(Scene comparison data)
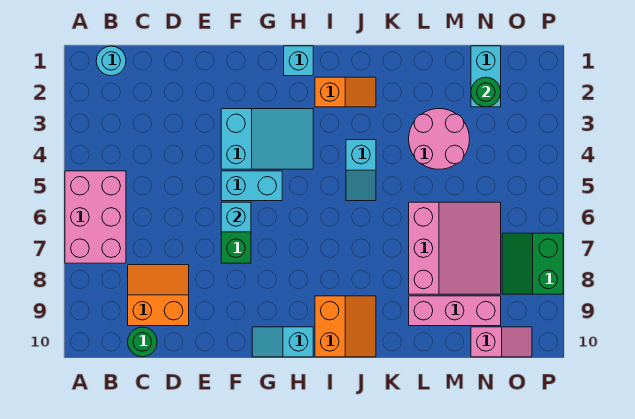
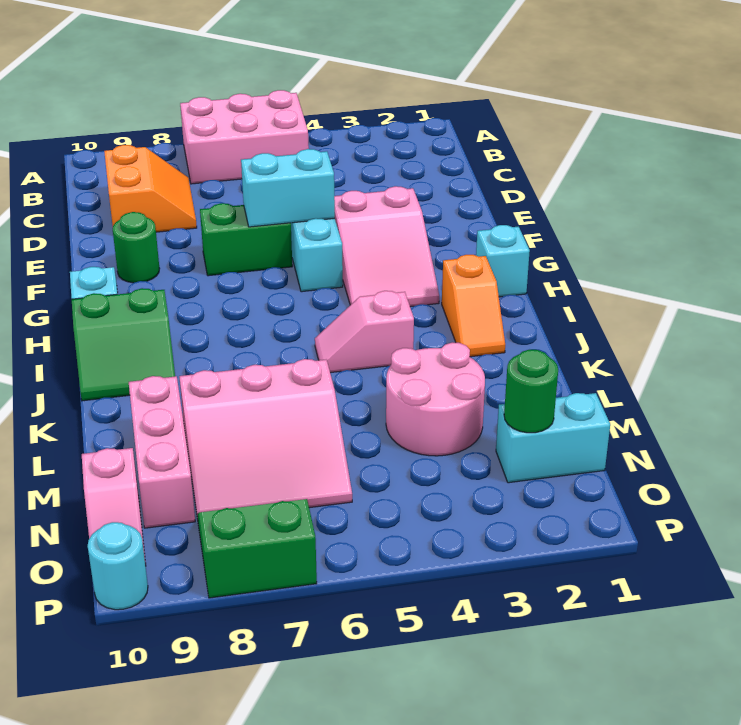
cyan 1x1 round brick [96,46,126,76] -> cyan 1x1 round brick moved to [88,522,148,610]
green 1x1 round brick [128,327,157,357] -> green 1x1 round brick moved to [113,212,160,283]
cyan 2x3 slope [221,109,313,169] -> pink 2x3 slope [334,186,439,307]
cyan 1x1 brick [221,202,251,232] -> cyan 1x2 brick [241,149,335,227]
orange 2x2 slope [315,296,376,357] -> green 2x2 slope [72,288,175,401]
cyan 1x2 slope [346,140,376,201] -> pink 1x2 slope [315,291,414,373]

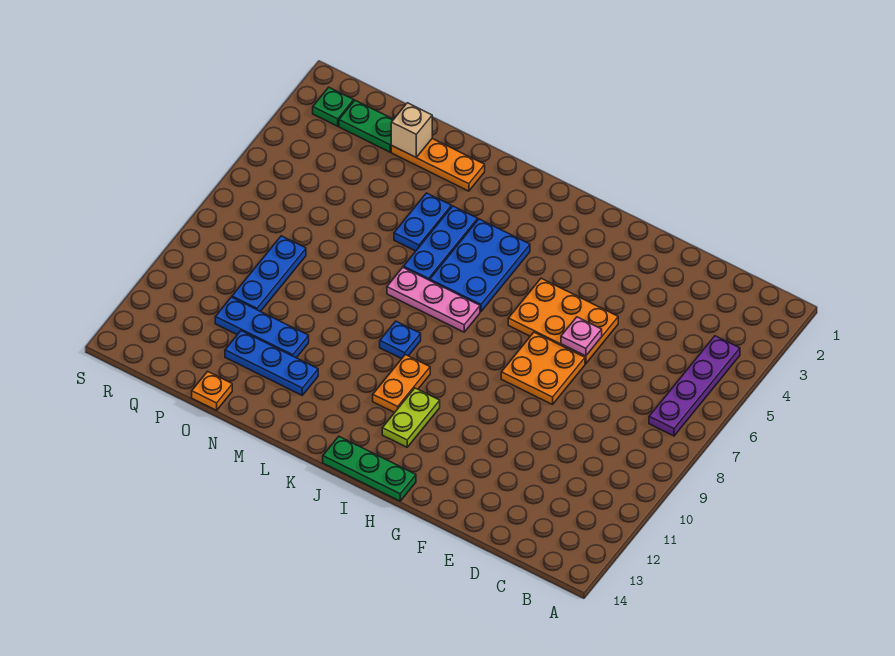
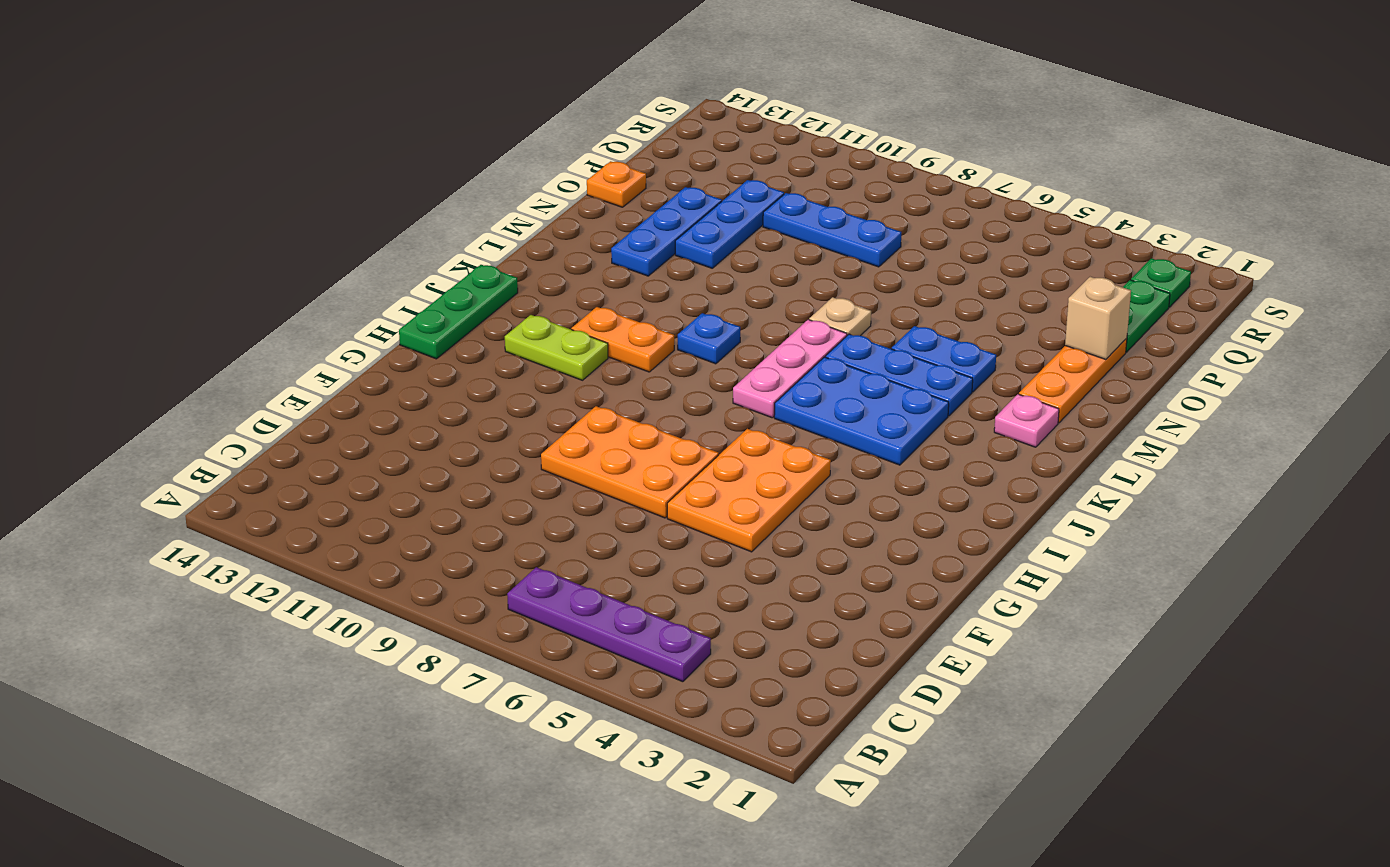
pink 1x1 plate [561,317,602,356] -> pink 1x1 plate moved to [994,394,1059,447]
orange 2x2 plate [501,332,585,405] -> orange 2x3 plate [541,406,719,518]
none -> tan 1x1 plate [809,297,871,336]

■ **Problem to solve**
Write down again, exactly as given, only the lines above that fall from the line with "cyan 2x3 slope" to the line with "cyan 1x2 slope", inclusive.

■ **Solution to this task**
cyan 2x3 slope [221,109,313,169] -> pink 2x3 slope [334,186,439,307]
cyan 1x1 brick [221,202,251,232] -> cyan 1x2 brick [241,149,335,227]
orange 2x2 slope [315,296,376,357] -> green 2x2 slope [72,288,175,401]
cyan 1x2 slope [346,140,376,201] -> pink 1x2 slope [315,291,414,373]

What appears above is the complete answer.